- Written problem -
Please rewrite the entries between the lines holding "session [259, 929]" and "Ashley is located at coordinates (98, 105).", inclusive, switching "sleigh" to "sled" and leaving everything else unchanged.

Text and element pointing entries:
******************************

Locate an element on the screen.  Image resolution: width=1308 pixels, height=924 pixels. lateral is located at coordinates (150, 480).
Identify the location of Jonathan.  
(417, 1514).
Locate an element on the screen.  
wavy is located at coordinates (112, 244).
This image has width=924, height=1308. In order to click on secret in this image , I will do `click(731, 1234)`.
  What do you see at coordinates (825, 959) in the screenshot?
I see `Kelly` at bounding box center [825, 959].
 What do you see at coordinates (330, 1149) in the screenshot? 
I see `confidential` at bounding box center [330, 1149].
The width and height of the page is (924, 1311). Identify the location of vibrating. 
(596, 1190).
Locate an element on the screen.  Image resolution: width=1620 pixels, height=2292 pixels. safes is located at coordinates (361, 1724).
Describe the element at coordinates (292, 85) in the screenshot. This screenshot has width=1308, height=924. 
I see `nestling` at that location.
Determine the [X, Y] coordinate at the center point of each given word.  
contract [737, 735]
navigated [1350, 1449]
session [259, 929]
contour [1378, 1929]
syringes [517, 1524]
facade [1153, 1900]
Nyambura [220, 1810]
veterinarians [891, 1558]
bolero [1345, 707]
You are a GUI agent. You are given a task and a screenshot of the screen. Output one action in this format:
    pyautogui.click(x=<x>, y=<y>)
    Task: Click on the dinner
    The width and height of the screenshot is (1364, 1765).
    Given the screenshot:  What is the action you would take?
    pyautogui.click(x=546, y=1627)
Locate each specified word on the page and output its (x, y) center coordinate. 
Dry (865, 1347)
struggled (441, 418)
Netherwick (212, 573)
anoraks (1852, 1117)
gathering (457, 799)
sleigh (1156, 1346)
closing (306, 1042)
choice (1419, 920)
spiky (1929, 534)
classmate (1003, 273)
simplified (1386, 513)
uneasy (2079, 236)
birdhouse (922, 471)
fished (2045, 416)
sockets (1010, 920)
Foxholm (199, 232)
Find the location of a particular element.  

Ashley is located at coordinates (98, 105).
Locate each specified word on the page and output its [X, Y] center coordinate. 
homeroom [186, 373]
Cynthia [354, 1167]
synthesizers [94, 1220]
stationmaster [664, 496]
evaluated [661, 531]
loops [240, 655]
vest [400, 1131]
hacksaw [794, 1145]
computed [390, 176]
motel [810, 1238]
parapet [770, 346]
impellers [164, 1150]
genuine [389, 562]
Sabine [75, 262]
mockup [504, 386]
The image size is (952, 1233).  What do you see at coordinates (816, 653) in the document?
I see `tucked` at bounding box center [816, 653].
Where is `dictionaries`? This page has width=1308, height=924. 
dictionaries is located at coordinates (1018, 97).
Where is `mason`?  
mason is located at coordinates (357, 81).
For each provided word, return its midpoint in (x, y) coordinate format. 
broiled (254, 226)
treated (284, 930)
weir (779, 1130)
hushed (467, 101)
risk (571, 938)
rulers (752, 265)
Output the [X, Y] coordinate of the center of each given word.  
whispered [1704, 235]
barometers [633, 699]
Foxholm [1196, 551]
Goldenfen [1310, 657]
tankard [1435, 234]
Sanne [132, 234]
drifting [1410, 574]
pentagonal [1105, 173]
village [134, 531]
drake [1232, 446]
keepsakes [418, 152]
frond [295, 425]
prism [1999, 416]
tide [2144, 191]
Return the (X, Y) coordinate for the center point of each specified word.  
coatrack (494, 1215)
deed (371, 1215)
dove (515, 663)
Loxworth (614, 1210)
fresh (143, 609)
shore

******************************

- Answer to the problem -
session [259, 929]
contour [1378, 1929]
syringes [517, 1524]
facade [1153, 1900]
Nyambura [220, 1810]
veterinarians [891, 1558]
bolero [1345, 707]
You are a GUI agent. You are given a task and a screenshot of the screen. Output one action in this format:
    pyautogui.click(x=<x>, y=<y>)
    Task: Click on the dinner
    The width and height of the screenshot is (1364, 1765).
    Given the screenshot:  What is the action you would take?
    pyautogui.click(x=546, y=1627)
Locate each specified word on the page and output its (x, y) center coordinate. 
Dry (865, 1347)
struggled (441, 418)
Netherwick (212, 573)
anoraks (1852, 1117)
gathering (457, 799)
sled (1156, 1346)
closing (306, 1042)
choice (1419, 920)
spiky (1929, 534)
classmate (1003, 273)
simplified (1386, 513)
uneasy (2079, 236)
birdhouse (922, 471)
fished (2045, 416)
sockets (1010, 920)
Foxholm (199, 232)
Find the location of a particular element.  

Ashley is located at coordinates (98, 105).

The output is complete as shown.